[Entries taken from a collection]
===

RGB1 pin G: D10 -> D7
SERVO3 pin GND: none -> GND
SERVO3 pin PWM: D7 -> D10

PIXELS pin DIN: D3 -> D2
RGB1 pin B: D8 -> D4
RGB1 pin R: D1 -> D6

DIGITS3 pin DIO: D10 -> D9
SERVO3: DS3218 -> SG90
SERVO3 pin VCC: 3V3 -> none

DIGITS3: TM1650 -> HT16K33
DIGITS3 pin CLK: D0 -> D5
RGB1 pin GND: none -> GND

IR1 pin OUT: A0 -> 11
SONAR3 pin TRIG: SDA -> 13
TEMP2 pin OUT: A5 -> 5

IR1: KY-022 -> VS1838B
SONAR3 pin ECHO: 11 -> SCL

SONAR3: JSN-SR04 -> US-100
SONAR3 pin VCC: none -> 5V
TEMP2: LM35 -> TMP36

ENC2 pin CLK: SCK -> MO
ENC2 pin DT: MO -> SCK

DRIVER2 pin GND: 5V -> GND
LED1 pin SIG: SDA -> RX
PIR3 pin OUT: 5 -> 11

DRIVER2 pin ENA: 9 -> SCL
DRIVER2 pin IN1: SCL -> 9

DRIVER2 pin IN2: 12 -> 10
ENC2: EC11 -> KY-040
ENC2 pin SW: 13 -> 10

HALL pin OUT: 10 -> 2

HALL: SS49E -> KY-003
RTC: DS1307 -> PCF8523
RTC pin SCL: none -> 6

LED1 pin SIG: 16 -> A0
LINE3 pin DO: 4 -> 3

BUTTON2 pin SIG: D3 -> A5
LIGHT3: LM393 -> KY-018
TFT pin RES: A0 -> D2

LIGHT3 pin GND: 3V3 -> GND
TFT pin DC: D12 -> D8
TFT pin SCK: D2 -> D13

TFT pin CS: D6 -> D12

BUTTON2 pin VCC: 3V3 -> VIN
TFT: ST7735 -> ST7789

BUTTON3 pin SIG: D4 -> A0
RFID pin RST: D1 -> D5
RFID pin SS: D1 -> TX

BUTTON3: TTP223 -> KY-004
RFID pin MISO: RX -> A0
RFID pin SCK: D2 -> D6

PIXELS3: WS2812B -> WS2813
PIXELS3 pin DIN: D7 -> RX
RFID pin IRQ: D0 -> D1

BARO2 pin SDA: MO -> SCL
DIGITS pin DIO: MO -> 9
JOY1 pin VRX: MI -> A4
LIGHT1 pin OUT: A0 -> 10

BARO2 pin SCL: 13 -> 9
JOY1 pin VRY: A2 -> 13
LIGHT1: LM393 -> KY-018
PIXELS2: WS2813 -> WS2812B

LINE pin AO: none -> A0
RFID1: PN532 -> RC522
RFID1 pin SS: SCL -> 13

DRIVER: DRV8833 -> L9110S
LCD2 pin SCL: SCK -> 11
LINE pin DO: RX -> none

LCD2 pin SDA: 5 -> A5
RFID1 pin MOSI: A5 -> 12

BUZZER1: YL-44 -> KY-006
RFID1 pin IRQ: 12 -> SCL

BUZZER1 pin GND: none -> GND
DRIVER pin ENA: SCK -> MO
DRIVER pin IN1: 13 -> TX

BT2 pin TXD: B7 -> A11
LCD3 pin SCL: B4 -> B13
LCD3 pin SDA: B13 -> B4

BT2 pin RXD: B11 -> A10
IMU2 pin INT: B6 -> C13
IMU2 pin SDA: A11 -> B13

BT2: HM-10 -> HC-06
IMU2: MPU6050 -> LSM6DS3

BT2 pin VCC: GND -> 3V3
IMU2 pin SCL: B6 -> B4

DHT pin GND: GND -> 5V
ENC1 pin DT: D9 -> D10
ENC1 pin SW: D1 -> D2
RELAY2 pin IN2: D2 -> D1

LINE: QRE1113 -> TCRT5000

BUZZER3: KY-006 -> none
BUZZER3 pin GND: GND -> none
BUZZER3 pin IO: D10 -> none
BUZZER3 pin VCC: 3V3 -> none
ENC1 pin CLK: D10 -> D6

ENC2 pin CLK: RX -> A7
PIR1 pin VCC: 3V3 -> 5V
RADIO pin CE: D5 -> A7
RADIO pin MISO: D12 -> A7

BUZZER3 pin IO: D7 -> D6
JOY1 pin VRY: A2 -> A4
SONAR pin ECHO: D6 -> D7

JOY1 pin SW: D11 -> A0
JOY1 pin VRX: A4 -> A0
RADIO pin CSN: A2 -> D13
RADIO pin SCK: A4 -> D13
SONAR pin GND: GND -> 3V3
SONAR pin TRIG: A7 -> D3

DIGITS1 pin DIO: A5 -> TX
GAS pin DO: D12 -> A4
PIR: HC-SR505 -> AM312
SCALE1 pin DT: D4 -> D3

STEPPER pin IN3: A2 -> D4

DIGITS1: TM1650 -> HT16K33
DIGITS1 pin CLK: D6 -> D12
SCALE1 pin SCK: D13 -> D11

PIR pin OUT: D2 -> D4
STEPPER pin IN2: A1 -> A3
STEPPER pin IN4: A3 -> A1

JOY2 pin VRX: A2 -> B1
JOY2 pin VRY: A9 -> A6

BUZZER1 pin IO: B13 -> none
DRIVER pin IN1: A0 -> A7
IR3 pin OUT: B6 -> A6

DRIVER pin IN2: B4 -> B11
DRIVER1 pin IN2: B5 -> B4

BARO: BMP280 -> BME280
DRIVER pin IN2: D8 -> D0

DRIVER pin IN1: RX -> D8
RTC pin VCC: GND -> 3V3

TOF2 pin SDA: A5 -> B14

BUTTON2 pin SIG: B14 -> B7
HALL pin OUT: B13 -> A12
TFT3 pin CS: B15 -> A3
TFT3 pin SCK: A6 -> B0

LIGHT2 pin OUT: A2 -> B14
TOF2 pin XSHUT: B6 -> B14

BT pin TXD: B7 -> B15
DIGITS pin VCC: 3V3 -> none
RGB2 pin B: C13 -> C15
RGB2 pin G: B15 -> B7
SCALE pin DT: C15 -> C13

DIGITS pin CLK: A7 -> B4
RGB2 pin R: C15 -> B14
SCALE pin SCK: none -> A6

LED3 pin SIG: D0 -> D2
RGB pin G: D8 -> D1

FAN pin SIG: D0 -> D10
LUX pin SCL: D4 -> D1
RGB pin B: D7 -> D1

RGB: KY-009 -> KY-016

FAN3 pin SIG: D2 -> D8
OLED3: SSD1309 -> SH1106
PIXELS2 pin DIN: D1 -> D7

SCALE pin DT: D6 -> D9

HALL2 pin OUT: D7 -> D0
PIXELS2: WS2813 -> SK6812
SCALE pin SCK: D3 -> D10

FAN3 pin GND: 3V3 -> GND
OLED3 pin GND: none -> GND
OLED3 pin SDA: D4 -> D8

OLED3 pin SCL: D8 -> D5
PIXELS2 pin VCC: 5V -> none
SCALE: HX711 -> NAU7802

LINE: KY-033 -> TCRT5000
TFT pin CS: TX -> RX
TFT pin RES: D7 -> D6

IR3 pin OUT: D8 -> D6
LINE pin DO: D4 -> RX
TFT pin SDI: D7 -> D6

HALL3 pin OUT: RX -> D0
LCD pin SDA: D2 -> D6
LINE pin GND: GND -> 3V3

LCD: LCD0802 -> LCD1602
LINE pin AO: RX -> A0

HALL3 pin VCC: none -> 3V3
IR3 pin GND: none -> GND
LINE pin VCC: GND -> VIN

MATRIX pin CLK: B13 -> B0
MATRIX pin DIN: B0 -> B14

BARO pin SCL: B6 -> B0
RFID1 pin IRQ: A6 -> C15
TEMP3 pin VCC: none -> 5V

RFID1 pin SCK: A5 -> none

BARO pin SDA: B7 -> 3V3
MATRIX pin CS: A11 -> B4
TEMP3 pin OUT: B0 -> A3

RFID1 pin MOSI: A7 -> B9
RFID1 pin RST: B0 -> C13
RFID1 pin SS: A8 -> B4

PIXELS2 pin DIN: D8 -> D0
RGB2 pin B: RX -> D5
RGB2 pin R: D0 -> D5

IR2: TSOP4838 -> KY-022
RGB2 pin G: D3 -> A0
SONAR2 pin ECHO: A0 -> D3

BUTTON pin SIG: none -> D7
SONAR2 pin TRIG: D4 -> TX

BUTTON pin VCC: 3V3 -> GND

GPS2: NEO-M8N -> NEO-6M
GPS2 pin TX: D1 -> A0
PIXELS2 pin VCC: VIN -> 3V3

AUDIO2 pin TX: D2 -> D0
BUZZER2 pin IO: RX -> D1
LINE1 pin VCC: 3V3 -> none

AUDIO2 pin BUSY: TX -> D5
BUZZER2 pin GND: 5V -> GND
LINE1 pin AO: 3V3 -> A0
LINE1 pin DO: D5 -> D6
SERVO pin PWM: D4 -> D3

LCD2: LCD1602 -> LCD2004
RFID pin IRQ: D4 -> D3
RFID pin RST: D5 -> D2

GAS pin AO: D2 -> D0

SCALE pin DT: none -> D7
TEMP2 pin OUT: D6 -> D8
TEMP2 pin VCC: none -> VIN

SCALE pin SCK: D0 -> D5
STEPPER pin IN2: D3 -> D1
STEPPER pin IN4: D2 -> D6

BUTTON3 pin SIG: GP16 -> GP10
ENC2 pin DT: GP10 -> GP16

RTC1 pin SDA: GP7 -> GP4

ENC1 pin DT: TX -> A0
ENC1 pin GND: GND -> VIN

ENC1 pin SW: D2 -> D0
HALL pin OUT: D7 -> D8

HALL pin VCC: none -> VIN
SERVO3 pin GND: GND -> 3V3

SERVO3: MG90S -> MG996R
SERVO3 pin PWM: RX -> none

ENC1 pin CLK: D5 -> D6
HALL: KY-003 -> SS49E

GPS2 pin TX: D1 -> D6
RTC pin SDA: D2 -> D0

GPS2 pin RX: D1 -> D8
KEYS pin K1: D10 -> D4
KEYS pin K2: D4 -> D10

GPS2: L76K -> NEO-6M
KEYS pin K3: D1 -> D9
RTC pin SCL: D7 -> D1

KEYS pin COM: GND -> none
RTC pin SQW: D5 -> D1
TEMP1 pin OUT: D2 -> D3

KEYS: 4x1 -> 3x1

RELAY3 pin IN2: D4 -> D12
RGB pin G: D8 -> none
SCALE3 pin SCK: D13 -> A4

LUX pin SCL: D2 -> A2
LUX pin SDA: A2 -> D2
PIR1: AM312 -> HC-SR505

===

From the records above, quote only the lines running from the line with "LIGHT2 pin OUT: A2 -> B14" to the line with "LINE1 pin AO: 3V3 -> A0", both lines included.

**ANSWER BOX**
LIGHT2 pin OUT: A2 -> B14
TOF2 pin XSHUT: B6 -> B14

BT pin TXD: B7 -> B15
DIGITS pin VCC: 3V3 -> none
RGB2 pin B: C13 -> C15
RGB2 pin G: B15 -> B7
SCALE pin DT: C15 -> C13

DIGITS pin CLK: A7 -> B4
RGB2 pin R: C15 -> B14
SCALE pin SCK: none -> A6

LED3 pin SIG: D0 -> D2
RGB pin G: D8 -> D1

FAN pin SIG: D0 -> D10
LUX pin SCL: D4 -> D1
RGB pin B: D7 -> D1

RGB: KY-009 -> KY-016

FAN3 pin SIG: D2 -> D8
OLED3: SSD1309 -> SH1106
PIXELS2 pin DIN: D1 -> D7

SCALE pin DT: D6 -> D9

HALL2 pin OUT: D7 -> D0
PIXELS2: WS2813 -> SK6812
SCALE pin SCK: D3 -> D10

FAN3 pin GND: 3V3 -> GND
OLED3 pin GND: none -> GND
OLED3 pin SDA: D4 -> D8

OLED3 pin SCL: D8 -> D5
PIXELS2 pin VCC: 5V -> none
SCALE: HX711 -> NAU7802

LINE: KY-033 -> TCRT5000
TFT pin CS: TX -> RX
TFT pin RES: D7 -> D6

IR3 pin OUT: D8 -> D6
LINE pin DO: D4 -> RX
TFT pin SDI: D7 -> D6

HALL3 pin OUT: RX -> D0
LCD pin SDA: D2 -> D6
LINE pin GND: GND -> 3V3

LCD: LCD0802 -> LCD1602
LINE pin AO: RX -> A0

HALL3 pin VCC: none -> 3V3
IR3 pin GND: none -> GND
LINE pin VCC: GND -> VIN

MATRIX pin CLK: B13 -> B0
MATRIX pin DIN: B0 -> B14

BARO pin SCL: B6 -> B0
RFID1 pin IRQ: A6 -> C15
TEMP3 pin VCC: none -> 5V

RFID1 pin SCK: A5 -> none

BARO pin SDA: B7 -> 3V3
MATRIX pin CS: A11 -> B4
TEMP3 pin OUT: B0 -> A3

RFID1 pin MOSI: A7 -> B9
RFID1 pin RST: B0 -> C13
RFID1 pin SS: A8 -> B4

PIXELS2 pin DIN: D8 -> D0
RGB2 pin B: RX -> D5
RGB2 pin R: D0 -> D5

IR2: TSOP4838 -> KY-022
RGB2 pin G: D3 -> A0
SONAR2 pin ECHO: A0 -> D3

BUTTON pin SIG: none -> D7
SONAR2 pin TRIG: D4 -> TX

BUTTON pin VCC: 3V3 -> GND

GPS2: NEO-M8N -> NEO-6M
GPS2 pin TX: D1 -> A0
PIXELS2 pin VCC: VIN -> 3V3

AUDIO2 pin TX: D2 -> D0
BUZZER2 pin IO: RX -> D1
LINE1 pin VCC: 3V3 -> none

AUDIO2 pin BUSY: TX -> D5
BUZZER2 pin GND: 5V -> GND
LINE1 pin AO: 3V3 -> A0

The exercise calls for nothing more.